_AIM_
Please reproduce every line below word for word, omitting the pictures.
START TASK INPUT
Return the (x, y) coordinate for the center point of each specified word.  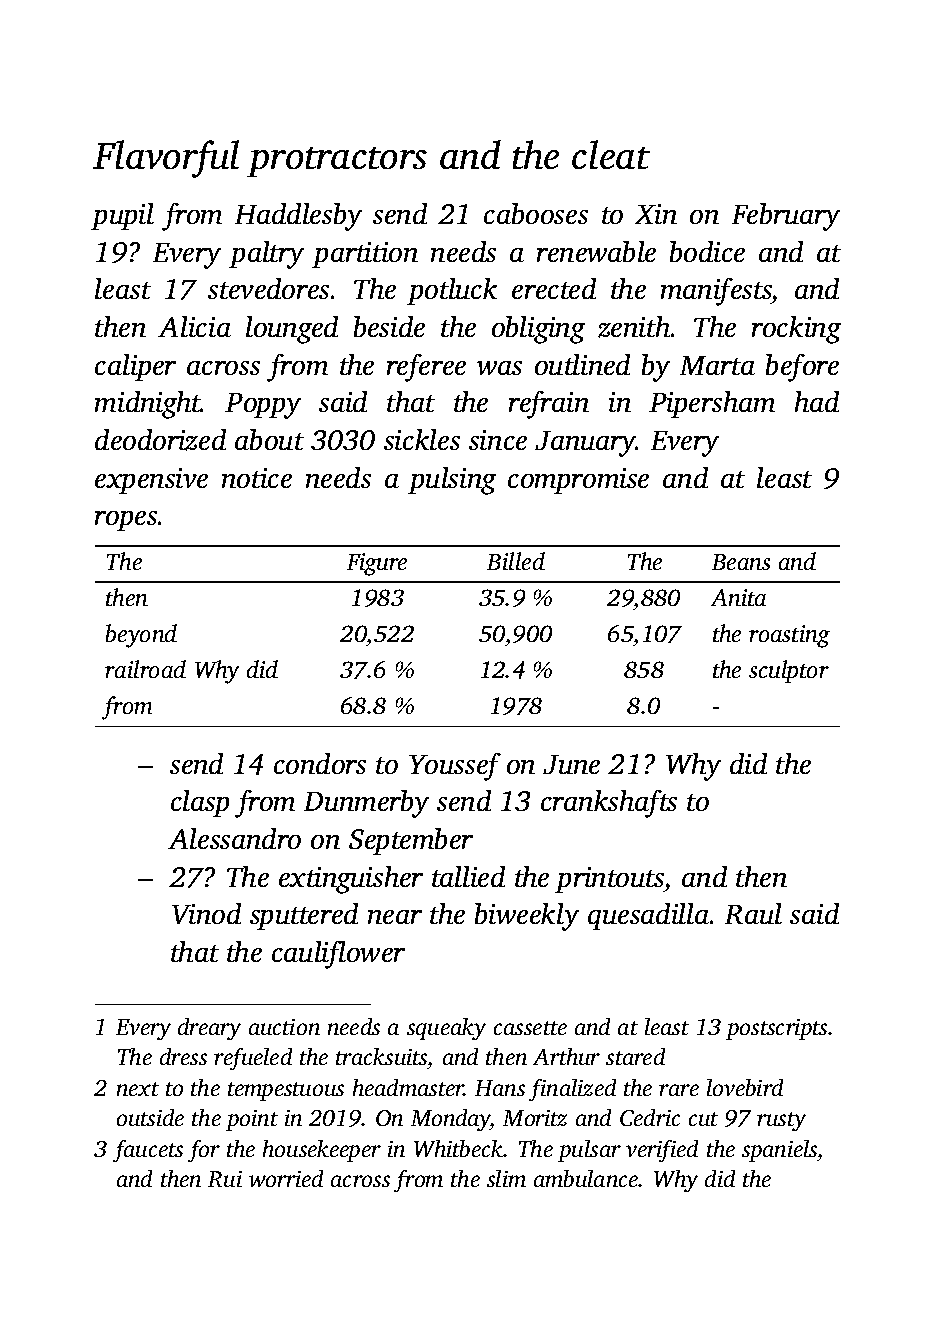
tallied (468, 876)
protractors (337, 162)
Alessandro (234, 838)
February (786, 217)
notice (257, 478)
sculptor (789, 671)
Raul (753, 913)
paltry (266, 255)
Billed (516, 561)
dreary (209, 1029)
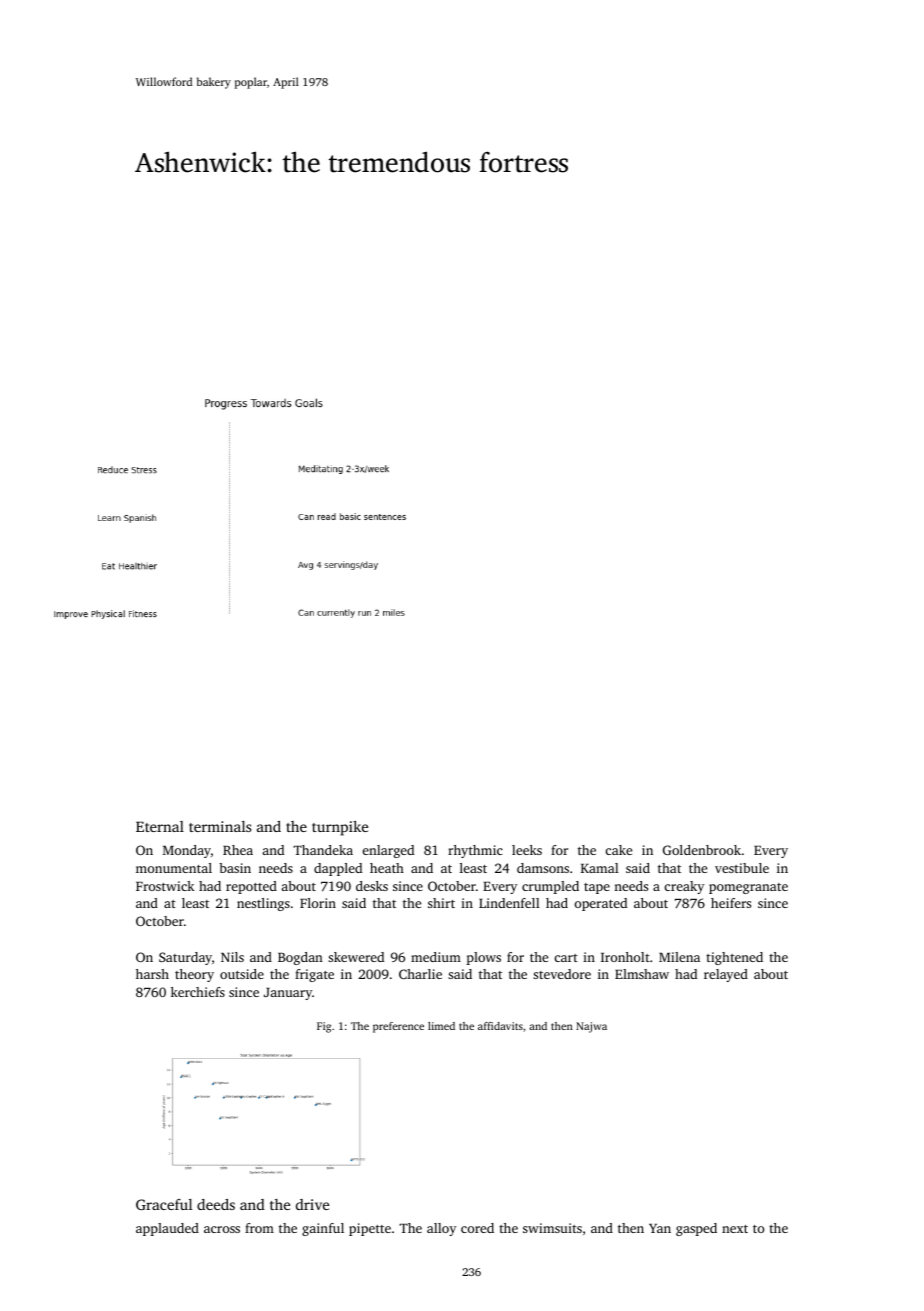 The image size is (924, 1311). What do you see at coordinates (591, 1027) in the page?
I see `Najwa` at bounding box center [591, 1027].
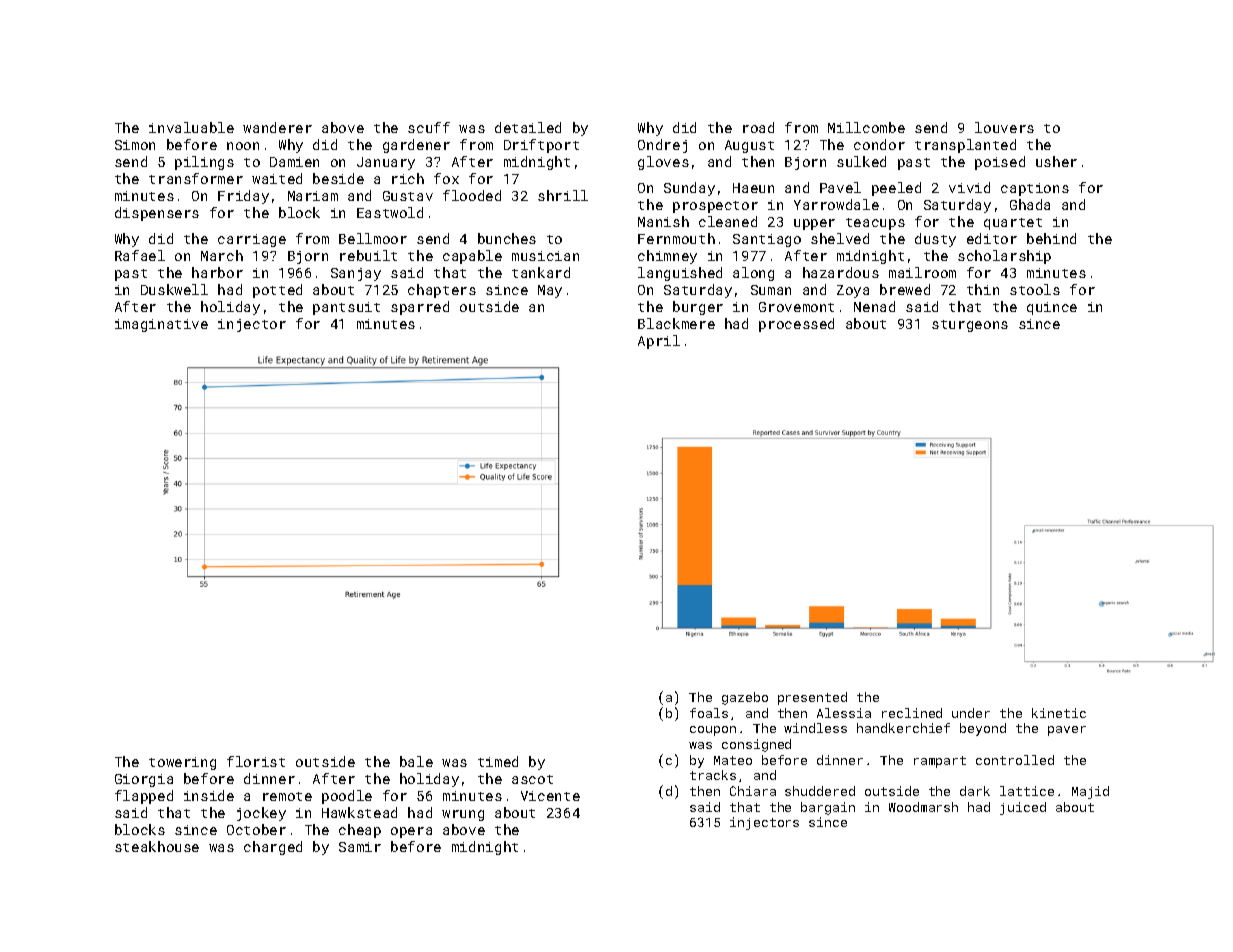 This image has height=952, width=1233. What do you see at coordinates (709, 713) in the image?
I see `foals` at bounding box center [709, 713].
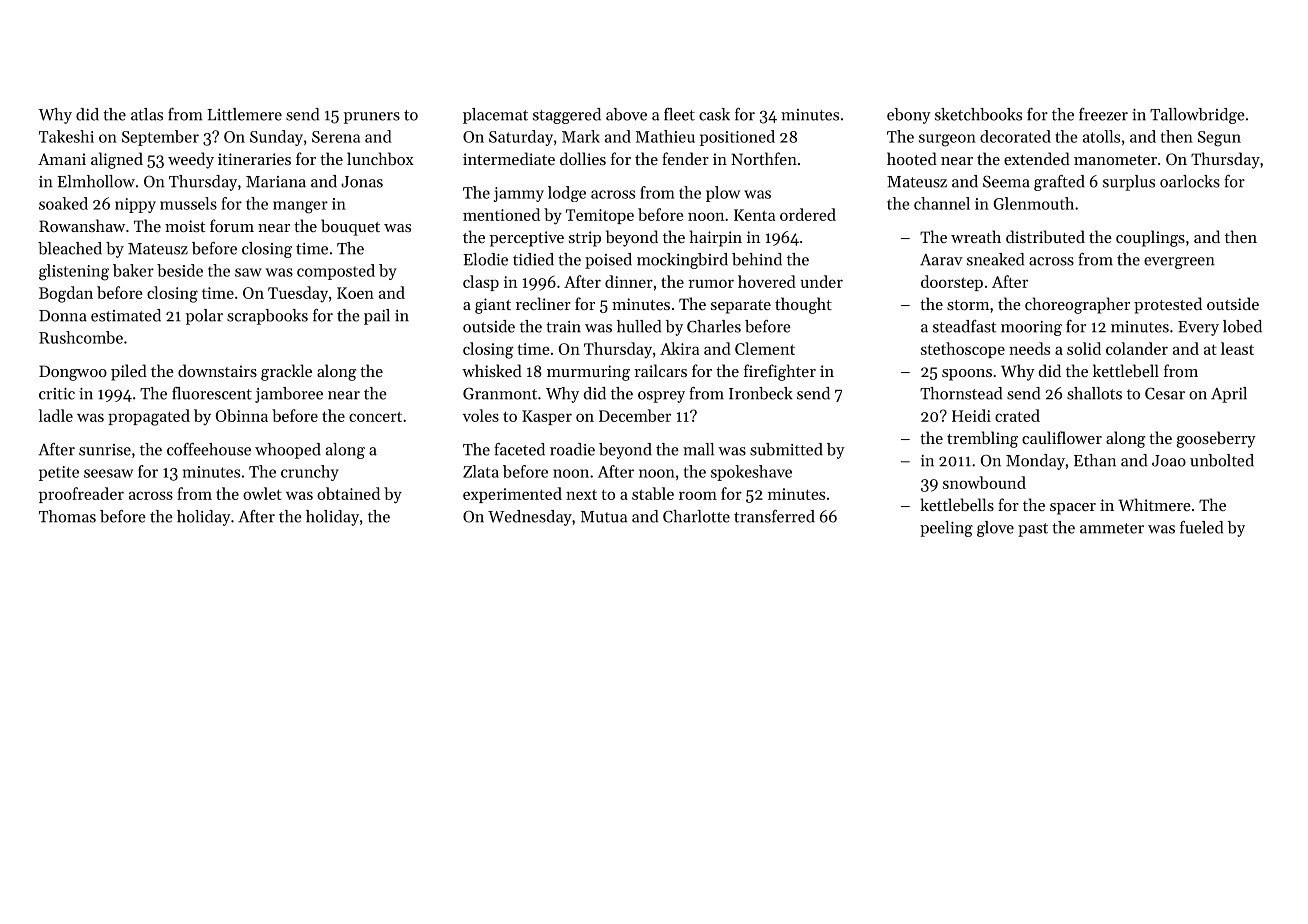 The height and width of the image is (924, 1308). What do you see at coordinates (1115, 160) in the image?
I see `manometer` at bounding box center [1115, 160].
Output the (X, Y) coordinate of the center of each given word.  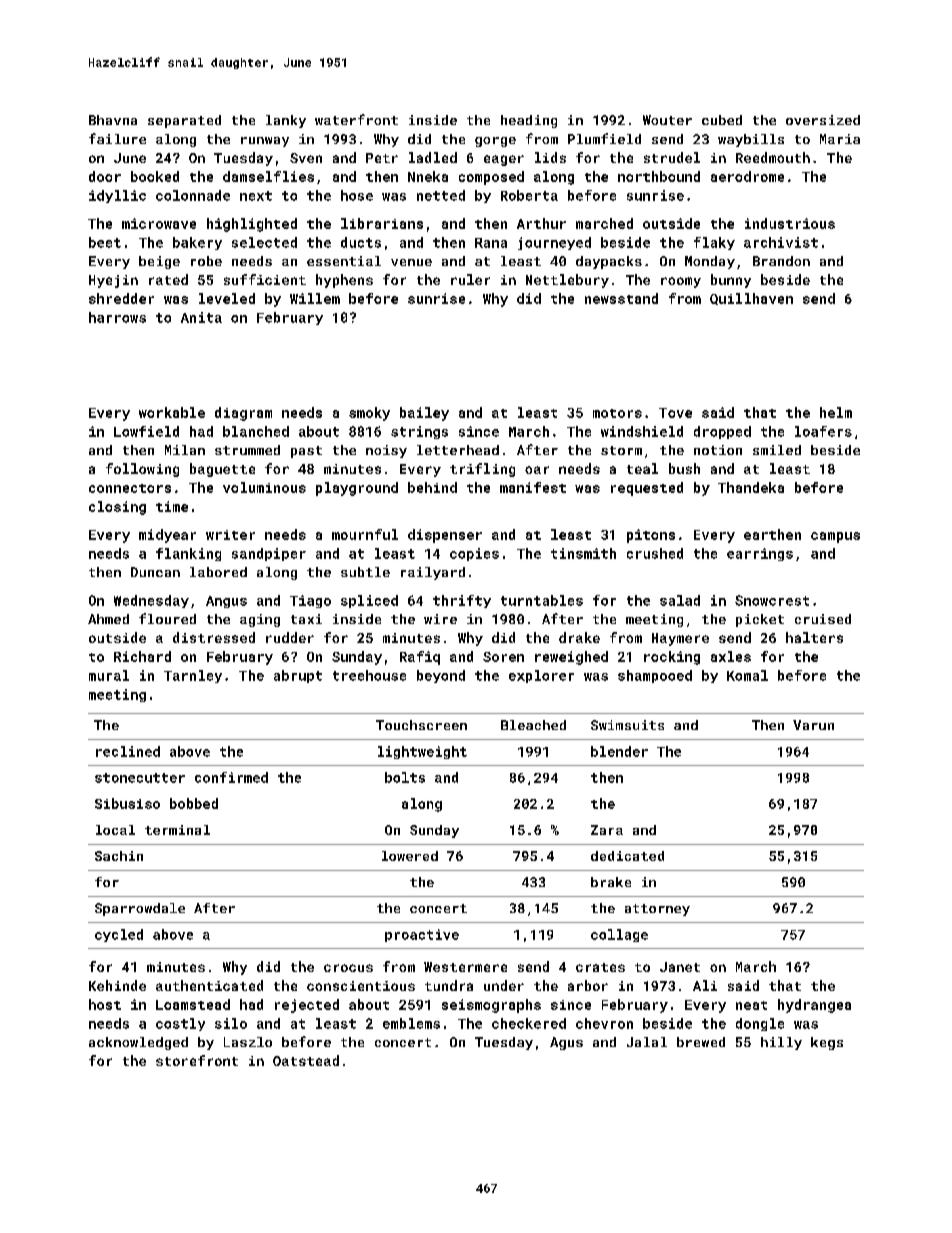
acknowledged (138, 1043)
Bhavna (113, 120)
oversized (823, 120)
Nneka (428, 176)
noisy (386, 451)
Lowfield (146, 431)
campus (835, 537)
END TASK INPUT
_TASK OUTPUT_
Return the (x, y) coordinate for the center point of each specified word.  
tallied (468, 876)
protractors (337, 162)
Alessandro (234, 838)
February (786, 217)
notice (257, 478)
sculptor (789, 671)
Raul (753, 913)
paltry (266, 255)
Billed (516, 561)
dreary (209, 1029)
 The image size is (924, 1311). What do you see at coordinates (591, 1027) in the page?
I see `Najwa` at bounding box center [591, 1027].
 This image has height=952, width=1233. What do you see at coordinates (709, 713) in the image?
I see `foals` at bounding box center [709, 713].
 The height and width of the image is (924, 1308). What do you see at coordinates (1115, 160) in the image?
I see `manometer` at bounding box center [1115, 160].
Output the (X, Y) coordinate of the center of each given word.  
acknowledged (138, 1043)
Bhavna (113, 120)
oversized (823, 120)
Nneka (428, 176)
noisy (386, 451)
Lowfield (146, 431)
campus (835, 537)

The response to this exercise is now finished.